## [Exercise requirements]
Among the entries below, how many lines contain the string "none"? Reply with that number alone.

## [Records provided]
= = = = =

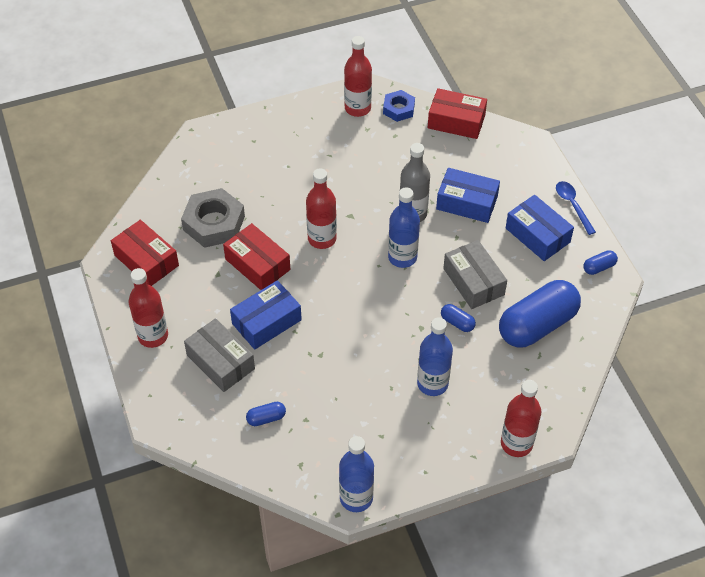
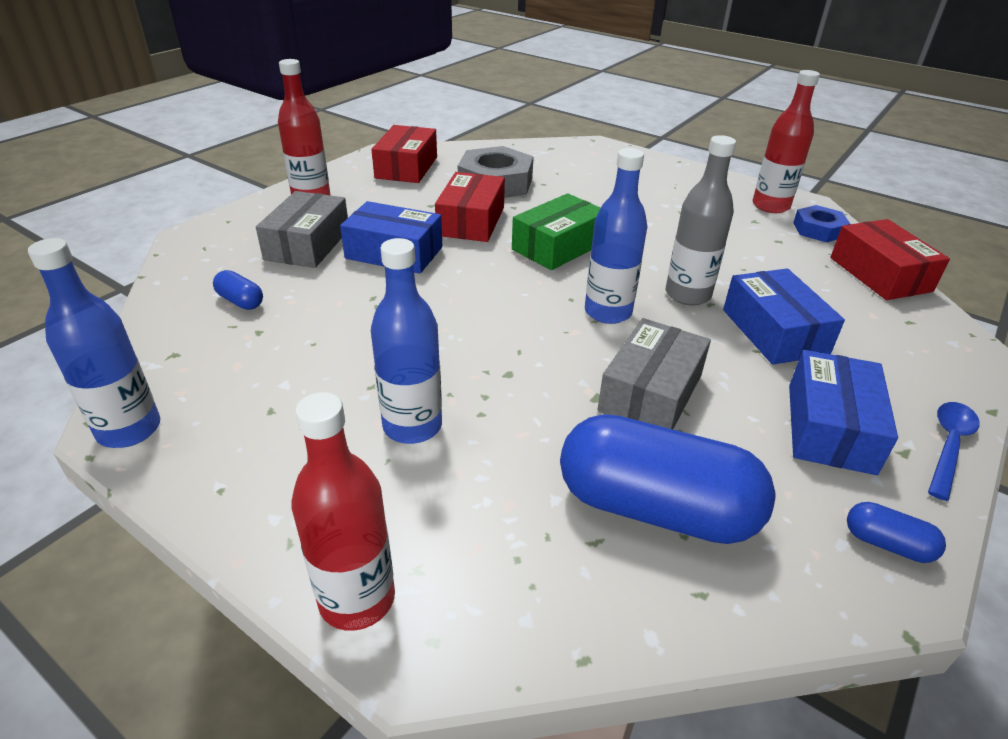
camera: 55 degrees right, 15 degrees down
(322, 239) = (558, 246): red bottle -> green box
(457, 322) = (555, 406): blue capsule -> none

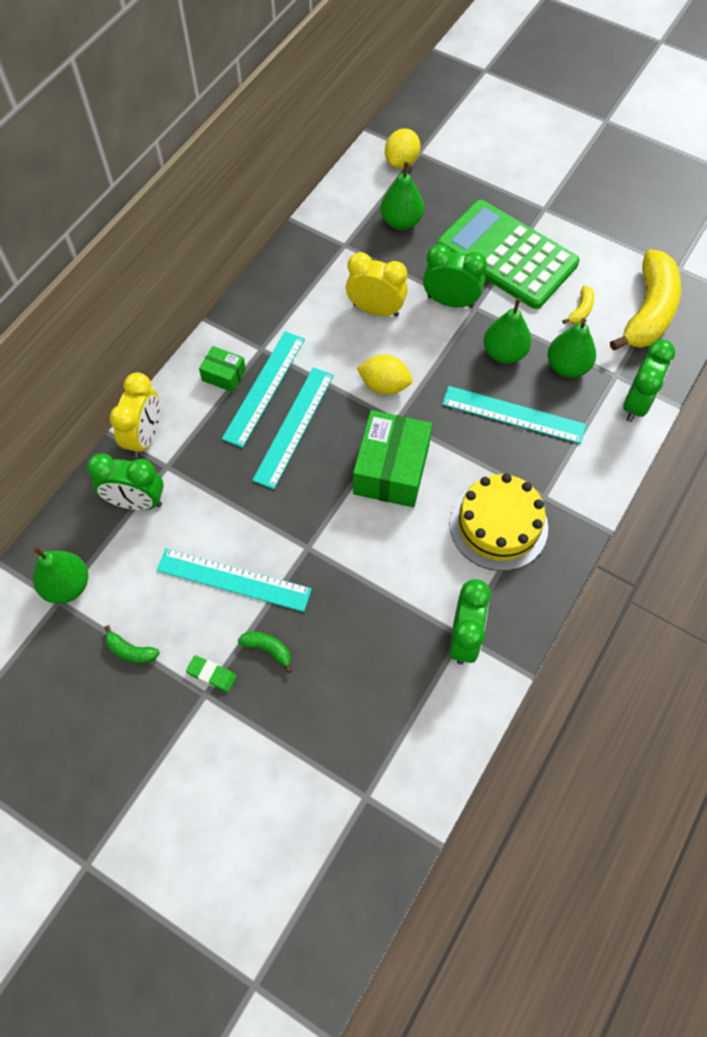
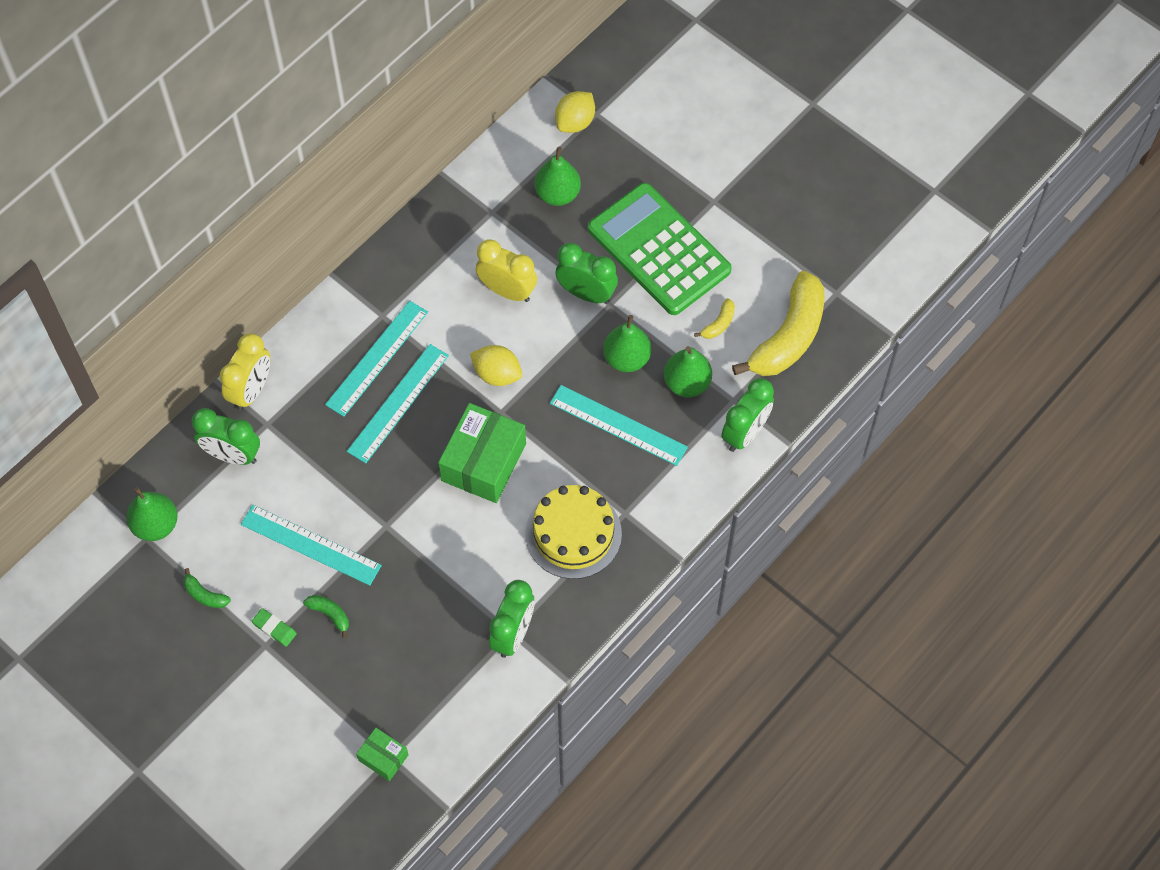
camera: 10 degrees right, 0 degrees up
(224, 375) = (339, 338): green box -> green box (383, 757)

= = = = =

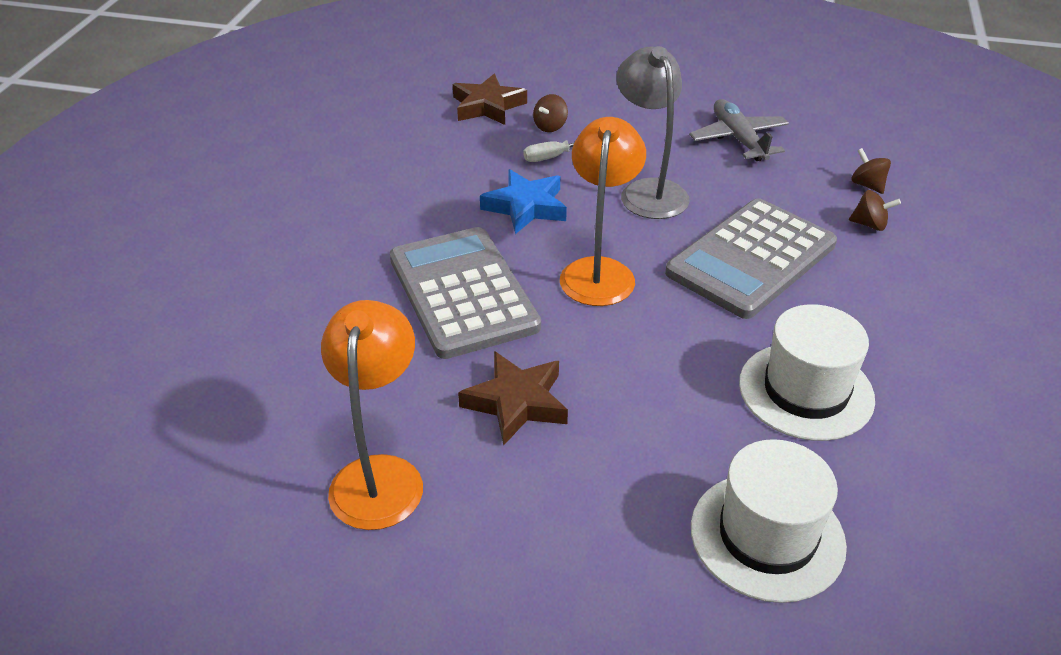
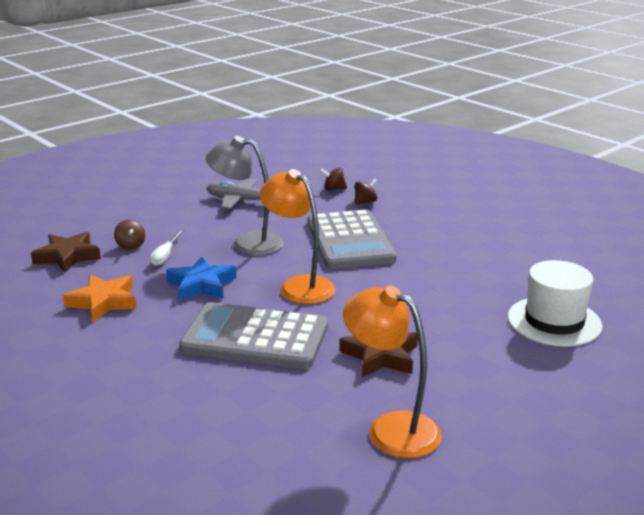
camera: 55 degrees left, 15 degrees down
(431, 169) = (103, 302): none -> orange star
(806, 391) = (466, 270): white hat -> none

= = = = =

## [Result for this exercise]
3